Problem requirements:
Where a line below holds the string "marker", that line goes into the answer.

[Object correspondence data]
******

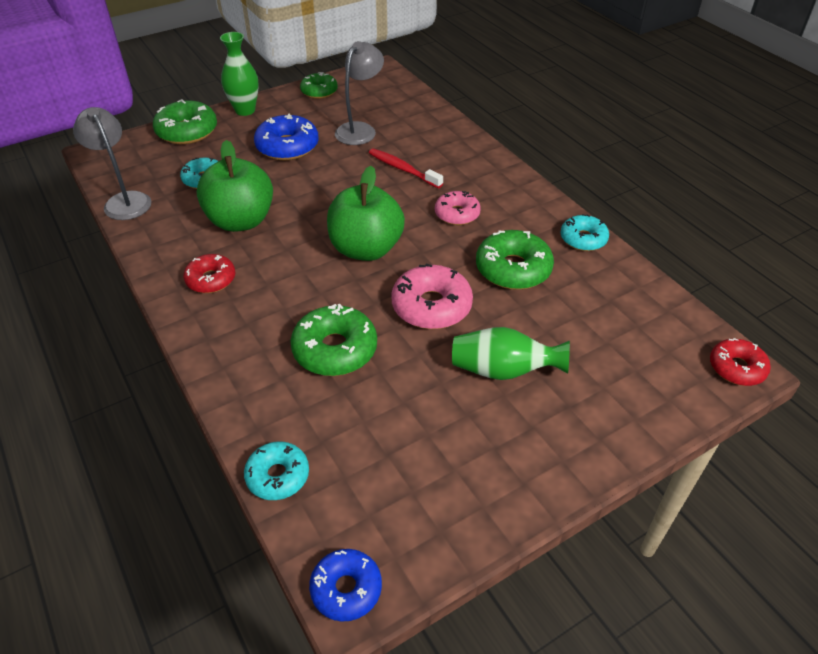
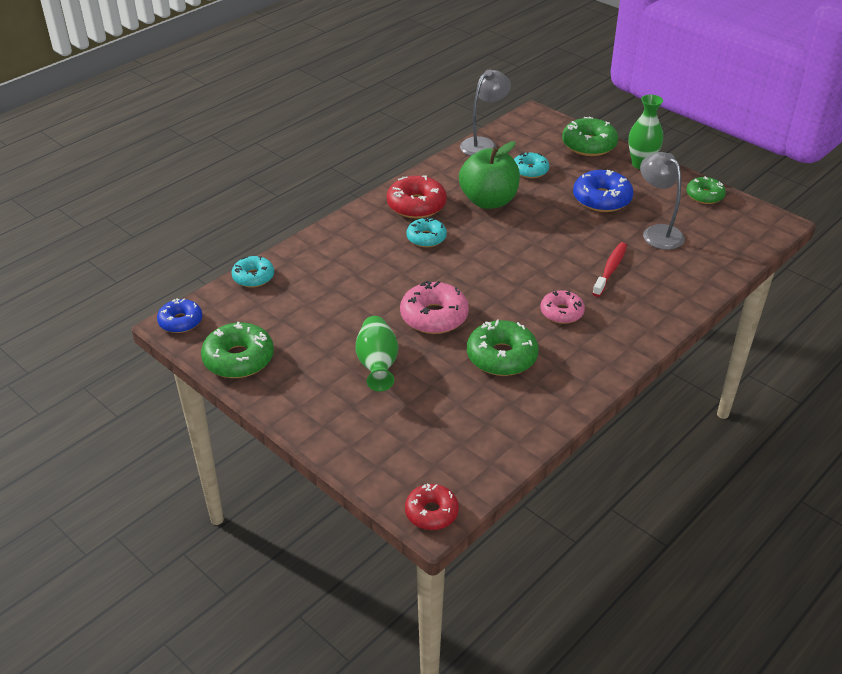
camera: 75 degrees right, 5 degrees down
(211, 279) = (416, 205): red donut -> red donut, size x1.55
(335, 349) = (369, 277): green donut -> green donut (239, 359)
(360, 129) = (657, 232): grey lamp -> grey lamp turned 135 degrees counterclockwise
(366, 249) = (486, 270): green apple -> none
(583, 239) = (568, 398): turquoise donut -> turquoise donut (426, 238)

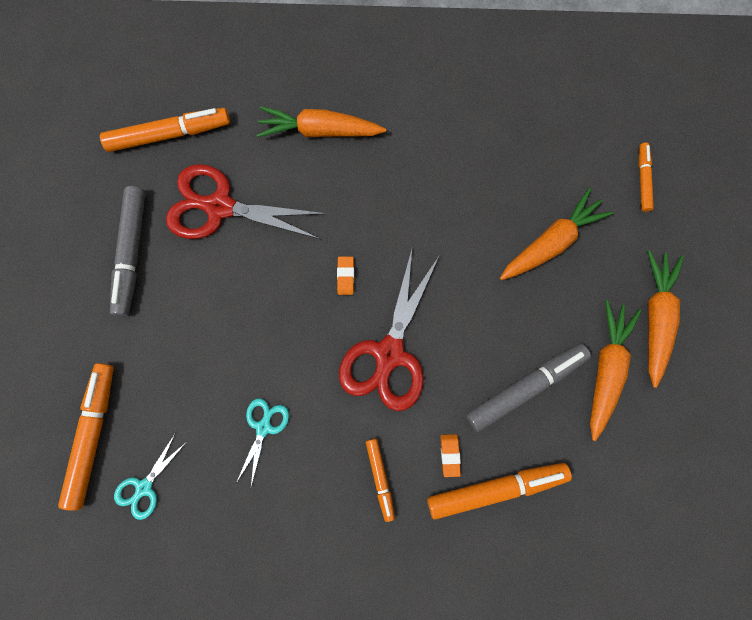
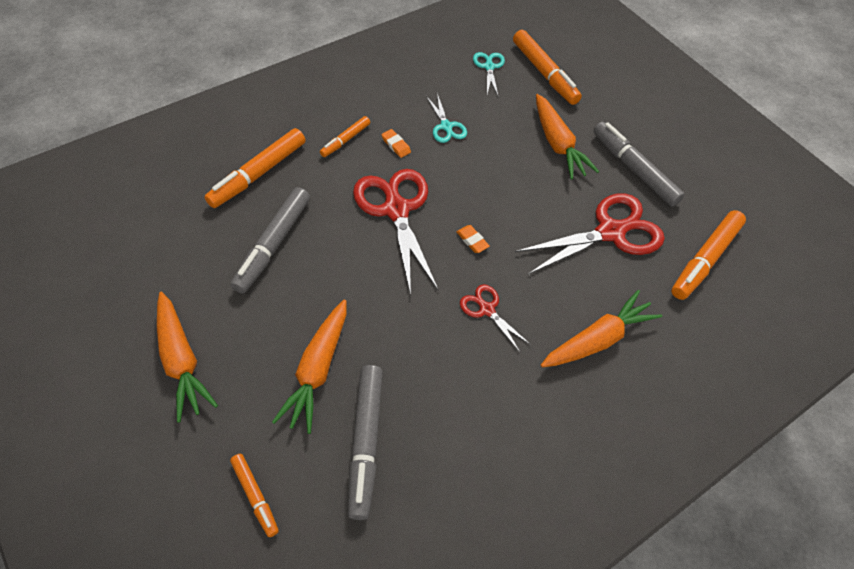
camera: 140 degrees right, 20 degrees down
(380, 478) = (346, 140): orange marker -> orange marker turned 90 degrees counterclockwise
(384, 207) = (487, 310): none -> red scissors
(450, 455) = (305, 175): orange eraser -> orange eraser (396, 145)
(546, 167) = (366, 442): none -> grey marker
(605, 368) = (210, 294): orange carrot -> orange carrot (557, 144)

******

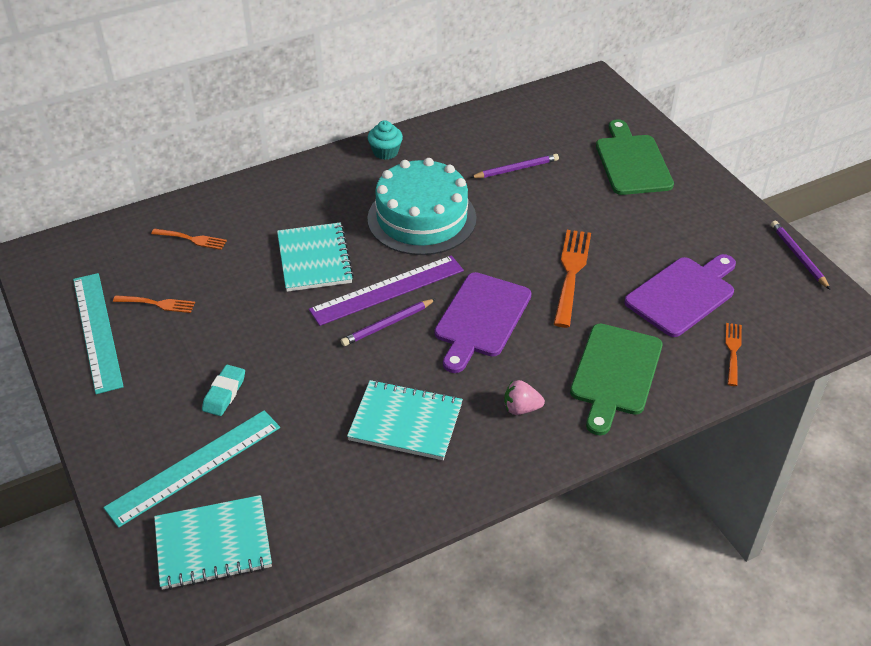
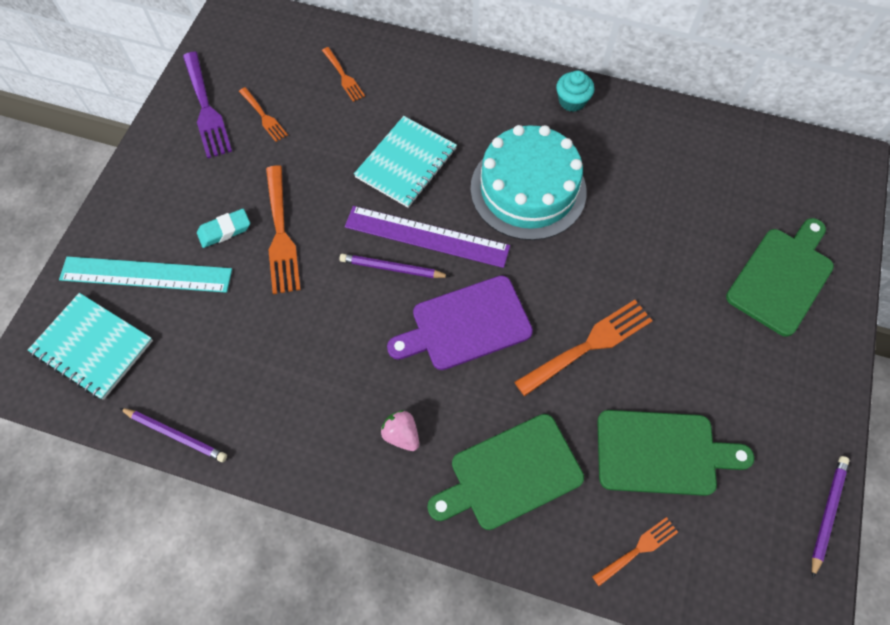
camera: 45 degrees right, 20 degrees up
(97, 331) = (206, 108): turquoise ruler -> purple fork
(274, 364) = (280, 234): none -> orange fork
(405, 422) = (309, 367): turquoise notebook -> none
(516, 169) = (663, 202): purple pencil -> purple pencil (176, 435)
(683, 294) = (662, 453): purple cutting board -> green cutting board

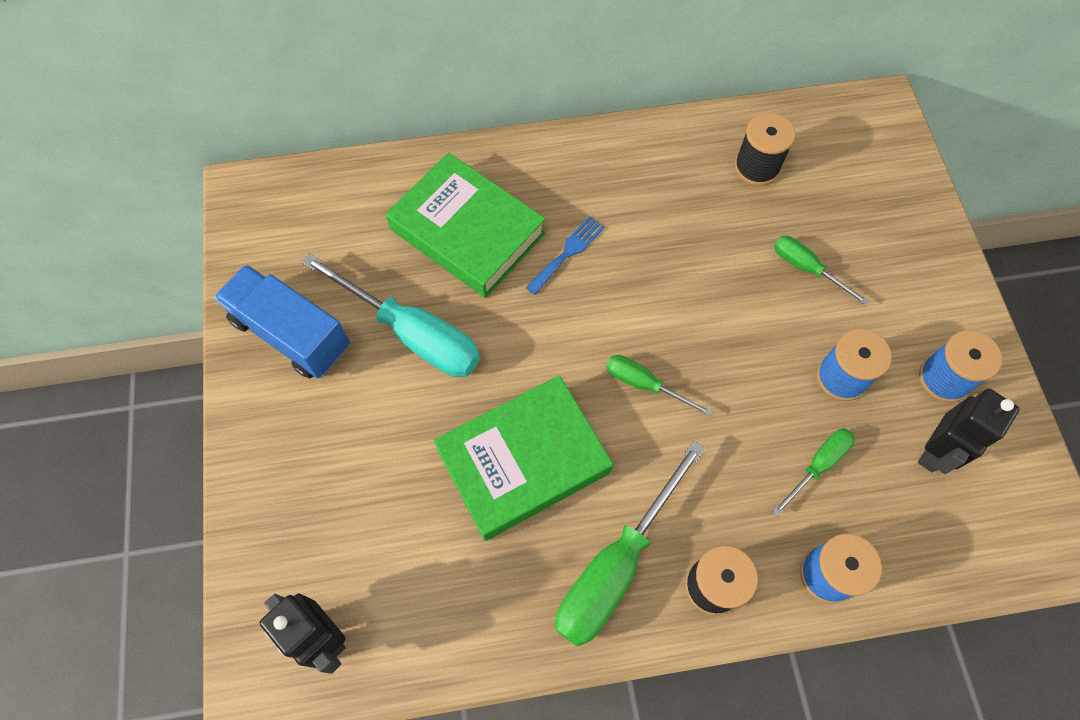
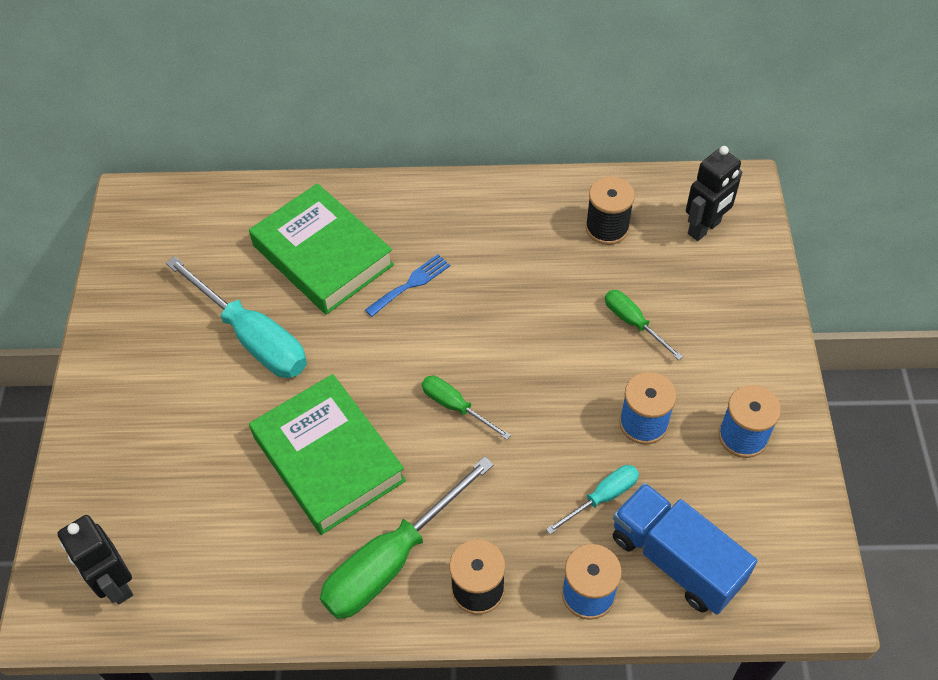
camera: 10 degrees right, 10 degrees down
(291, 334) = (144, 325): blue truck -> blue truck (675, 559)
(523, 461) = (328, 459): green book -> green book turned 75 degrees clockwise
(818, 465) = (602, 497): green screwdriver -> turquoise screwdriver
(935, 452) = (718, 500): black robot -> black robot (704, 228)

******

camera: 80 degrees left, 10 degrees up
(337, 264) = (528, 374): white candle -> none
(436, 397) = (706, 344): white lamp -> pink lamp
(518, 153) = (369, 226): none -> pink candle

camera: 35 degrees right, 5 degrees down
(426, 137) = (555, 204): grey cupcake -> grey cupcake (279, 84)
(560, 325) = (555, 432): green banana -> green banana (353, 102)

******

Final answer:
(380, 478) = (346, 140): orange marker -> orange marker turned 90 degrees counterclockwise
(546, 167) = (366, 442): none -> grey marker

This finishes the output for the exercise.